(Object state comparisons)
____________

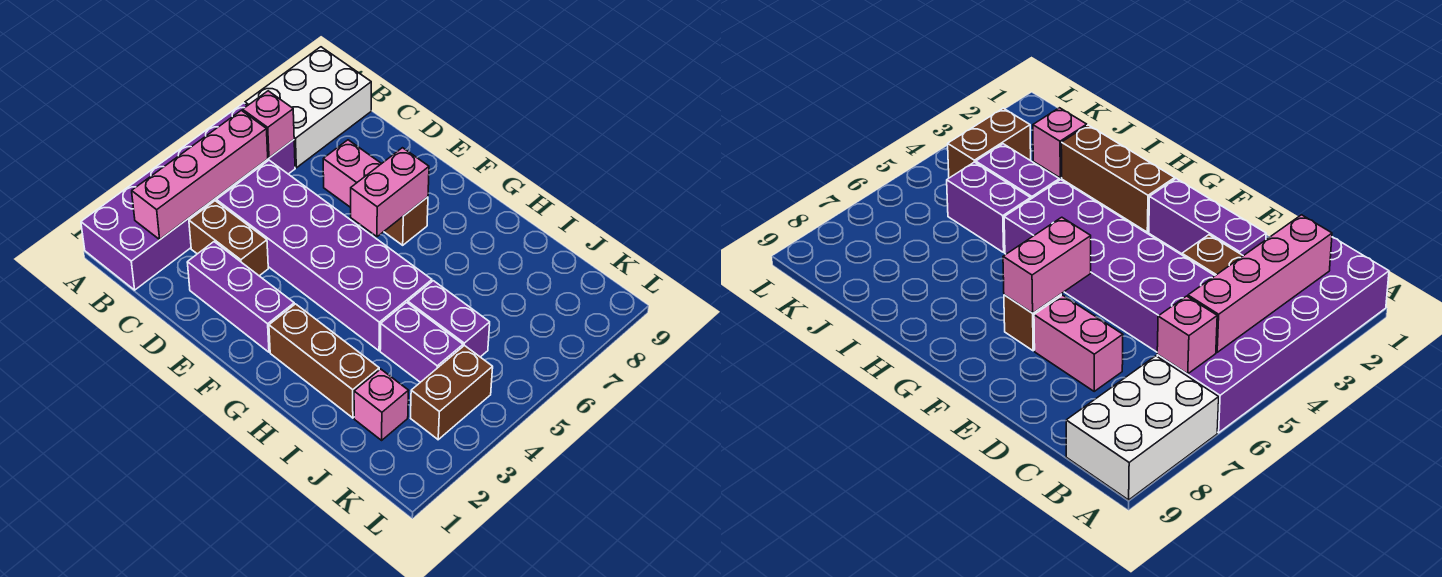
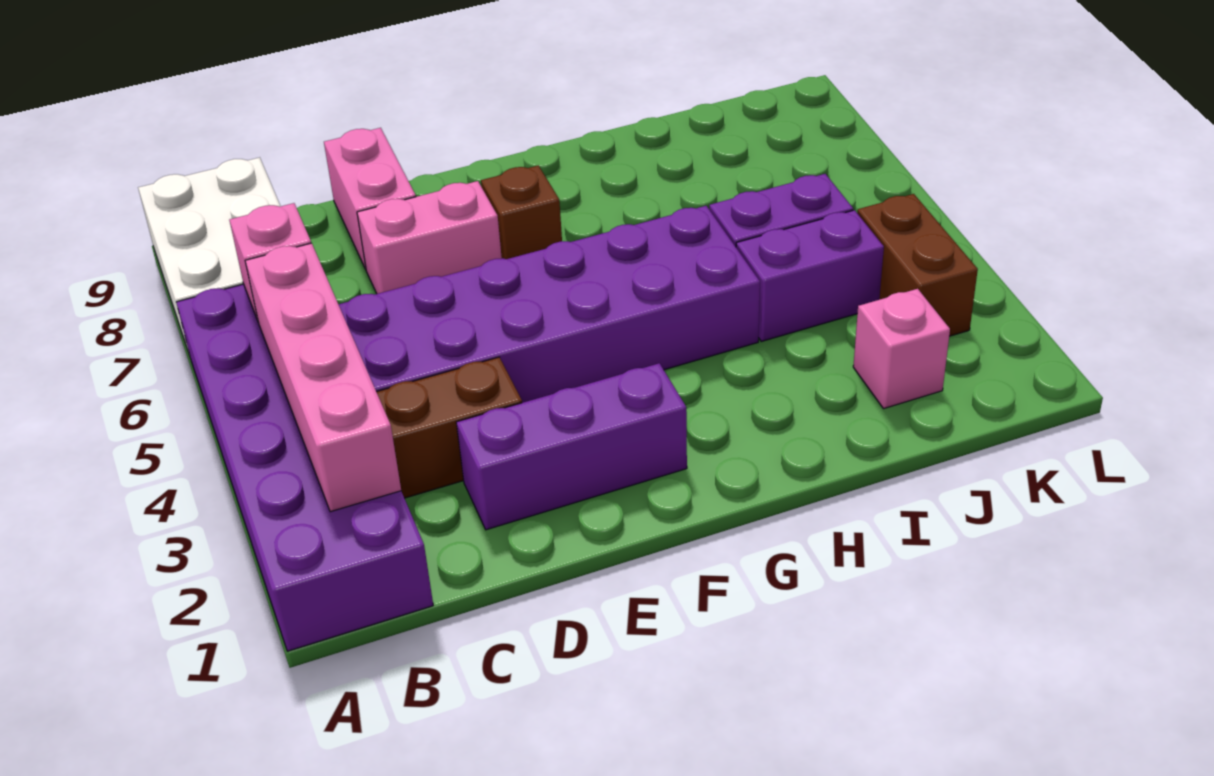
pink brick F6:F7 level 2 -> pink brick D8:D9 level 1
brown brick G2:I2 level 1 -> none

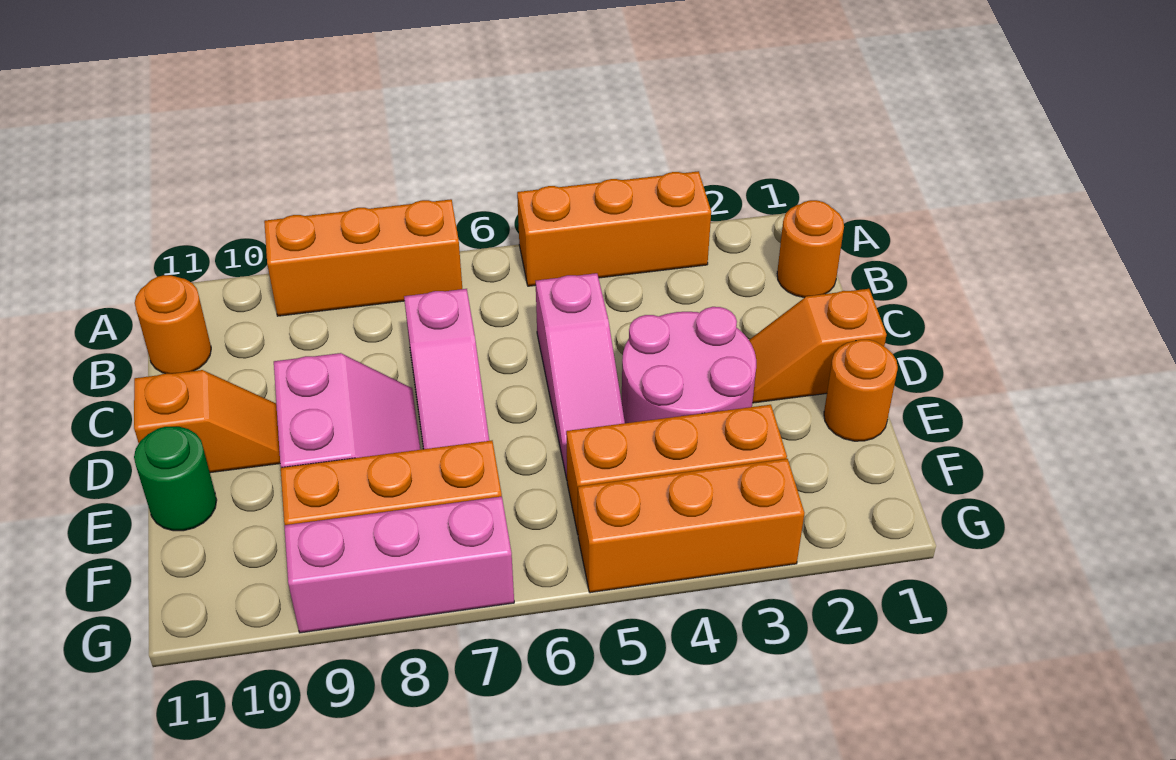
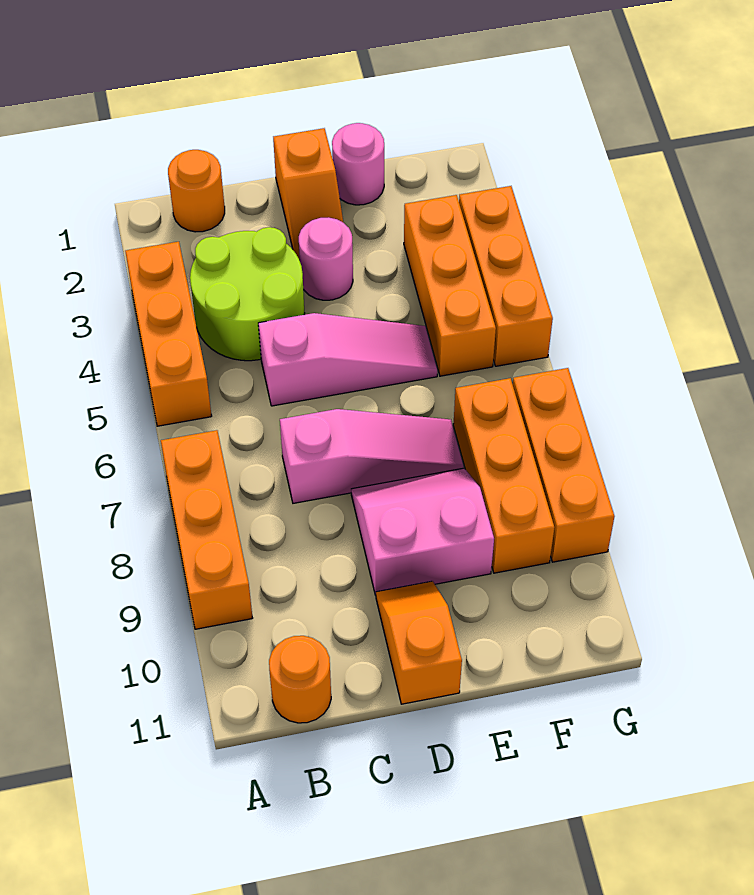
none -> lime round brick B3:C4 level 1
pink round brick D3:E4 level 1 -> pink round brick D3 level 1
orange round brick E1 level 1 -> pink round brick E1 level 1
green round brick E11 level 1 -> none
pink brick G7:G9 level 1 -> orange brick G7:G9 level 1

____________

- What is needed:
Output exactly the lines of the data that run from the one containing "none -> lime round brick B3:C4 level 1" to the very last line, and no others.

- Output for this task:
none -> lime round brick B3:C4 level 1
pink round brick D3:E4 level 1 -> pink round brick D3 level 1
orange round brick E1 level 1 -> pink round brick E1 level 1
green round brick E11 level 1 -> none
pink brick G7:G9 level 1 -> orange brick G7:G9 level 1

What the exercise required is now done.